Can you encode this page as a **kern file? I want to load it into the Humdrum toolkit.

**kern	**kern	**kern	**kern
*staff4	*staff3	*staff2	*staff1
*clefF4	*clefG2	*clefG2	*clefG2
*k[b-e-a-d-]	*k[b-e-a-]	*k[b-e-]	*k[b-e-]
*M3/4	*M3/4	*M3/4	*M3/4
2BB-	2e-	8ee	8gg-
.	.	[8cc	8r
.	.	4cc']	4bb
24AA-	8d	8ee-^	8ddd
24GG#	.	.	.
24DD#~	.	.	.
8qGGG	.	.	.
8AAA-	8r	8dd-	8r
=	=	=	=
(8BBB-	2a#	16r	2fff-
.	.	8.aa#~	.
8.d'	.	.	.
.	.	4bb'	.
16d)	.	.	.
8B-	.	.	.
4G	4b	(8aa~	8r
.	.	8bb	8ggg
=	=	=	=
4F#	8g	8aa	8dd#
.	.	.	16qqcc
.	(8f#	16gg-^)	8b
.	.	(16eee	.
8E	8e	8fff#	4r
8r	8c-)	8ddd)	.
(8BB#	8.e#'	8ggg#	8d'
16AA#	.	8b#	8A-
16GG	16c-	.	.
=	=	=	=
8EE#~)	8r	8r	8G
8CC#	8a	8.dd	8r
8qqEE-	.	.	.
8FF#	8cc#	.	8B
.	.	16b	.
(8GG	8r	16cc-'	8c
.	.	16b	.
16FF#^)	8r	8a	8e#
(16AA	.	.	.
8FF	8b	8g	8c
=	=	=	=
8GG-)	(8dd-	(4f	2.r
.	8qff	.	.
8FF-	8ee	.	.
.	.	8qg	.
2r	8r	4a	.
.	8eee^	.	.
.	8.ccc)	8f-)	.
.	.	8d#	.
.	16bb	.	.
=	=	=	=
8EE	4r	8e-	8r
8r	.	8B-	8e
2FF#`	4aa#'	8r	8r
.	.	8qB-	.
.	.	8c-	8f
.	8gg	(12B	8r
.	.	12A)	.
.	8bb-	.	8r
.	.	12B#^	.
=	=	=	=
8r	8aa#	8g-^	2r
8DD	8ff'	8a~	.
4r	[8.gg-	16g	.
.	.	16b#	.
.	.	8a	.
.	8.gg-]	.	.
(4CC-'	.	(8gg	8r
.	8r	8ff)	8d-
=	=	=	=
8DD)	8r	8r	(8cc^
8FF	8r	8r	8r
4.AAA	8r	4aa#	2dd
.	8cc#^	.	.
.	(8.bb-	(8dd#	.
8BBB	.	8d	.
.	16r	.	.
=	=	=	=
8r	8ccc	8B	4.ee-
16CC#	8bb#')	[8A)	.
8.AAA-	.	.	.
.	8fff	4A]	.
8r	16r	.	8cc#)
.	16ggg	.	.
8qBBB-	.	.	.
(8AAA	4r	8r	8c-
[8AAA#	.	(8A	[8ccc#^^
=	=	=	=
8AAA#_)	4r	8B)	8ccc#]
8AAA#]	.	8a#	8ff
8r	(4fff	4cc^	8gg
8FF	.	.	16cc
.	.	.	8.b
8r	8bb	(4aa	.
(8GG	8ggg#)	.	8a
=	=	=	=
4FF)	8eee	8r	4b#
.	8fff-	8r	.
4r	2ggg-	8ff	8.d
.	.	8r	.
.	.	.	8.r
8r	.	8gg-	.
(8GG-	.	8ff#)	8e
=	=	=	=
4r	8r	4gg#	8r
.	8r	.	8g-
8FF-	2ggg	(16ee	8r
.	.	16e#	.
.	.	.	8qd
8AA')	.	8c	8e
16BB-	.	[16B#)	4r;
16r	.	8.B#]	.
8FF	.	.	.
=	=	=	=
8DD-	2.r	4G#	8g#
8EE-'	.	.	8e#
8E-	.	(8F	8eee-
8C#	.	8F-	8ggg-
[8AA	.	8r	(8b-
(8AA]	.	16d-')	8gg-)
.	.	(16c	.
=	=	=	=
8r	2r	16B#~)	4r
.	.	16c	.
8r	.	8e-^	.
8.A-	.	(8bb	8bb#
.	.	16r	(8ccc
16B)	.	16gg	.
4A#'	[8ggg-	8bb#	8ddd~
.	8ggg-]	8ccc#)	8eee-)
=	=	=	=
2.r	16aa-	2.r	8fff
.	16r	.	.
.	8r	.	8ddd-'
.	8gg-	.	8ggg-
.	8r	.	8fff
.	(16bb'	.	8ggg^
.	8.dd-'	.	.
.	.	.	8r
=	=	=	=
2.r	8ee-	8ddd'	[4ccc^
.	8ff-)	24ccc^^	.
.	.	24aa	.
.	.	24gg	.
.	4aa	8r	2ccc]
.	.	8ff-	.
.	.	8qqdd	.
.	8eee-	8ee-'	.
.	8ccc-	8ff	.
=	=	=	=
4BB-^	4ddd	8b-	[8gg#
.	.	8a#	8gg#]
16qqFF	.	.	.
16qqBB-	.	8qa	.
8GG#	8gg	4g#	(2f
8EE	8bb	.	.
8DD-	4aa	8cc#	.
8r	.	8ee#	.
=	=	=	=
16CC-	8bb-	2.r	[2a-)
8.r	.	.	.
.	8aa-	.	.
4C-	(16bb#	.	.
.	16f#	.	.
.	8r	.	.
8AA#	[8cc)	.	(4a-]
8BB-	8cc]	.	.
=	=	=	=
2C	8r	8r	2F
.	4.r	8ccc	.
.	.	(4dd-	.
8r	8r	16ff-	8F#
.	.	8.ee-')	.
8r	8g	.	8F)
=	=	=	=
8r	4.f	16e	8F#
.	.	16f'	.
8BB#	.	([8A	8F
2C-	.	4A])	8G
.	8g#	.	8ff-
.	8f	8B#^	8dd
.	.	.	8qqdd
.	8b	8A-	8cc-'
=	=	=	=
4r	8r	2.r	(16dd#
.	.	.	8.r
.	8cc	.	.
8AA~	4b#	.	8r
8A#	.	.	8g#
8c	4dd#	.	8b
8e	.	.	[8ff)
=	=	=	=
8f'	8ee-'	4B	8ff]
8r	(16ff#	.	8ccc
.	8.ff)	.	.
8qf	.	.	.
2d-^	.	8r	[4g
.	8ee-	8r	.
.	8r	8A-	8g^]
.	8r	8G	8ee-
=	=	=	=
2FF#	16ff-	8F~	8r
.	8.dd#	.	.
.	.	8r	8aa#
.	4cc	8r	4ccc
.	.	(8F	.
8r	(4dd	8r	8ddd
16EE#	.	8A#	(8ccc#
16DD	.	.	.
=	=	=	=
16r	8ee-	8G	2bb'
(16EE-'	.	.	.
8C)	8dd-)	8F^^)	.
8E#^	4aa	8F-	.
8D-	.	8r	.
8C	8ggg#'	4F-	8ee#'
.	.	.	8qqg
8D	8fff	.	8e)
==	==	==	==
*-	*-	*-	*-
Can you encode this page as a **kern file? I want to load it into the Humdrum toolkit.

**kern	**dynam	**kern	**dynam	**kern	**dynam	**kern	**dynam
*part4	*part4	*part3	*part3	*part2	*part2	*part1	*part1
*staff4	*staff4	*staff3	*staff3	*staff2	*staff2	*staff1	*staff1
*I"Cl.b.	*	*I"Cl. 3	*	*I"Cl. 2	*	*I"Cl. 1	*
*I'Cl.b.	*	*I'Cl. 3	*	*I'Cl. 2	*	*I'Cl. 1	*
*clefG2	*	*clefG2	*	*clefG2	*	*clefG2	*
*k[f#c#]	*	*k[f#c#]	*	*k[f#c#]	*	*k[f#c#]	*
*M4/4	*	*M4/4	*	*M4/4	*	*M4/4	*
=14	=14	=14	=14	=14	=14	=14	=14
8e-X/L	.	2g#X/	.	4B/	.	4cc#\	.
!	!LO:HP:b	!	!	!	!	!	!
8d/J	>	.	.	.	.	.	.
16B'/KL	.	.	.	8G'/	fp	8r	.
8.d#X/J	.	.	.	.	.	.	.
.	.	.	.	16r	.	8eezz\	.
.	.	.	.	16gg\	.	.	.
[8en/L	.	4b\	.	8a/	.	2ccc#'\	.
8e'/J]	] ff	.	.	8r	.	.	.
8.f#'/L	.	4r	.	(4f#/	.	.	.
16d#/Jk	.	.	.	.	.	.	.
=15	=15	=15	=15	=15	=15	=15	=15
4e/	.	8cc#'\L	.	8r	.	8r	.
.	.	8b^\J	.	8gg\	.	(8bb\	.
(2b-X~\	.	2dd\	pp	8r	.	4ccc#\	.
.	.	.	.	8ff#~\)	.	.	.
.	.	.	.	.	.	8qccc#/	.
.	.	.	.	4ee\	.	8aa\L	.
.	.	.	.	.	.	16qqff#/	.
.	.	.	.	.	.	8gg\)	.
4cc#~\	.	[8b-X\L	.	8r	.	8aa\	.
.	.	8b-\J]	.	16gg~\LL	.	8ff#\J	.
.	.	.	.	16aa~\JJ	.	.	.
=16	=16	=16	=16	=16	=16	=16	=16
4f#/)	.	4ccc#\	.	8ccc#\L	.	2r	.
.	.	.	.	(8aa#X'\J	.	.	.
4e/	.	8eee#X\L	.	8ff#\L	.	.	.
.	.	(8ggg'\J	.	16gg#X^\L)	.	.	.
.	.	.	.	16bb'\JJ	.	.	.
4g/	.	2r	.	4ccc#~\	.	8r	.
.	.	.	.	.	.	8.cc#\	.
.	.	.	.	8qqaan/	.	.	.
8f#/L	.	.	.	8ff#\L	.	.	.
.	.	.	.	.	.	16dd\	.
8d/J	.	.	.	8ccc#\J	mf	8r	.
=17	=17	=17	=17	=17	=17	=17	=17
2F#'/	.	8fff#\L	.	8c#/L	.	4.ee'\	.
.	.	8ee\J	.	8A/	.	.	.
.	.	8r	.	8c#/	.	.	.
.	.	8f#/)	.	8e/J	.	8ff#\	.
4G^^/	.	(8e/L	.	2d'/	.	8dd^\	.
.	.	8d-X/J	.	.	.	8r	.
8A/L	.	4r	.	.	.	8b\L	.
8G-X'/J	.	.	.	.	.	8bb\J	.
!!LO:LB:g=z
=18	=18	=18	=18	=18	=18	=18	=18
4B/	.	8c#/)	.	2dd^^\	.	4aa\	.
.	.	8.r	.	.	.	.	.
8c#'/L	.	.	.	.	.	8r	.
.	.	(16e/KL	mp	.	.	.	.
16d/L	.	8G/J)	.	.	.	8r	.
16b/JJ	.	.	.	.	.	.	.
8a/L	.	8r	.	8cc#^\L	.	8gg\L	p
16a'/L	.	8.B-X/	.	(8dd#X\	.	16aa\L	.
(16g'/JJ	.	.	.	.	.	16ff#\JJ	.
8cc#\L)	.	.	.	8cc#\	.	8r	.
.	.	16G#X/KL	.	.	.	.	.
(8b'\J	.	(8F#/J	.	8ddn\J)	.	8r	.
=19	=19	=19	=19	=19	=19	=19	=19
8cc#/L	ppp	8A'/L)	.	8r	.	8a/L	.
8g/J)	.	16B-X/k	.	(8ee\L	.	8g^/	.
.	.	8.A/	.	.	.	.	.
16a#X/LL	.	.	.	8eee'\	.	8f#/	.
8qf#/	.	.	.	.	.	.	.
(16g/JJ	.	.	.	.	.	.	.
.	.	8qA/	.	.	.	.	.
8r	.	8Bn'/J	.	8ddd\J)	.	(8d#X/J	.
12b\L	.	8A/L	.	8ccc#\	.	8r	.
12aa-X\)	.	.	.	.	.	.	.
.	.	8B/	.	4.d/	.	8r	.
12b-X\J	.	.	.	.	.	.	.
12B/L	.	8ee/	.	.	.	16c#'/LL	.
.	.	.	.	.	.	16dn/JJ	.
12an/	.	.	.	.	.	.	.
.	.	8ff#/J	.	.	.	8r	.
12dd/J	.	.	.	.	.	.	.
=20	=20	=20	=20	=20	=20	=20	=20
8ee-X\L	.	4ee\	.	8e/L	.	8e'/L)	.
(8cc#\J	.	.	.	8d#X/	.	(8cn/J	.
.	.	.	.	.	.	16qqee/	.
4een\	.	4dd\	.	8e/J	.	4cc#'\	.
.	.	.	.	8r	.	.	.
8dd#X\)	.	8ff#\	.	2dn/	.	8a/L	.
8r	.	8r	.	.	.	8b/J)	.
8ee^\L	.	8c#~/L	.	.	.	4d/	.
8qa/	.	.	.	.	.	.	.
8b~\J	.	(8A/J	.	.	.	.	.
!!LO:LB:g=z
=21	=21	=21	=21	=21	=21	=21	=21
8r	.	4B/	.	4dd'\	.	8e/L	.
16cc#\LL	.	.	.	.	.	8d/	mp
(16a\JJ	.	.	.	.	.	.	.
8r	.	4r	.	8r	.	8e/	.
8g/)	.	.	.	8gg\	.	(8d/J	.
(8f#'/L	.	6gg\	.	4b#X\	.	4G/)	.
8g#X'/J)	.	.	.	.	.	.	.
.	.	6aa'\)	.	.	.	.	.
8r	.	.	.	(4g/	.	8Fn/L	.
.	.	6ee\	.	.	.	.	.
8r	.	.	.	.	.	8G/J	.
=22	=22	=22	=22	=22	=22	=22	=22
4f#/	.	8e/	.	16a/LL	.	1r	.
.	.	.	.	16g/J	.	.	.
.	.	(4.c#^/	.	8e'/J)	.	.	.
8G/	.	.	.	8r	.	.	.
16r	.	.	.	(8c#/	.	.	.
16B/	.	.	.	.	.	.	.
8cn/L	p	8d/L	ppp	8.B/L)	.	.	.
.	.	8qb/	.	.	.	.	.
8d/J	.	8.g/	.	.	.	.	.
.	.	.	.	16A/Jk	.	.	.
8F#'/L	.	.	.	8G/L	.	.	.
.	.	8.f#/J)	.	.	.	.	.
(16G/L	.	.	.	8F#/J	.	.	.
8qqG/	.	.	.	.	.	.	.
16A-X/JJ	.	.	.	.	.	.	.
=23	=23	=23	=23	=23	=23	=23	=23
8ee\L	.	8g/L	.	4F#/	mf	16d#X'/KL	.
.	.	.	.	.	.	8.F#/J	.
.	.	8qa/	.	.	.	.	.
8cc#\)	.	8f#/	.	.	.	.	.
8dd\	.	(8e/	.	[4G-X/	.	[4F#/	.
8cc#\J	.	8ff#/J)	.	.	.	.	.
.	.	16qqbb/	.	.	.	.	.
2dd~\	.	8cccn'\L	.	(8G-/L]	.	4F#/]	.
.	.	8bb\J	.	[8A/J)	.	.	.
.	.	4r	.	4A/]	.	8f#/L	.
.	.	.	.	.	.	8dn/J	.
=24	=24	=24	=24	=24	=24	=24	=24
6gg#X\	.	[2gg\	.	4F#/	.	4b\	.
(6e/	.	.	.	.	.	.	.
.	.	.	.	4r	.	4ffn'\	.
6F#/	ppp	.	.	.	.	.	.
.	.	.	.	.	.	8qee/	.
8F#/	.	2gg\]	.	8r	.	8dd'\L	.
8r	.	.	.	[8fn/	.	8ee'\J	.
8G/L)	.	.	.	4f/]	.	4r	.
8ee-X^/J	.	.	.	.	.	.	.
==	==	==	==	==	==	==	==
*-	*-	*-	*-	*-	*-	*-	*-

☆ ☆ ☆ ☆ ☆ ☆ ☆

# Directions
Locate every line in the listing above that contains the string "kern" and copy each one in full. Case counts.

# Output
Can you encode this page as a **kern file? I want to load it into the Humdrum toolkit.
**kern	**kern	**kern	**kern
Can you encode this page as a **kern file? I want to load it into the Humdrum toolkit.
**kern	**dynam	**kern	**dynam	**kern	**dynam	**kern	**dynam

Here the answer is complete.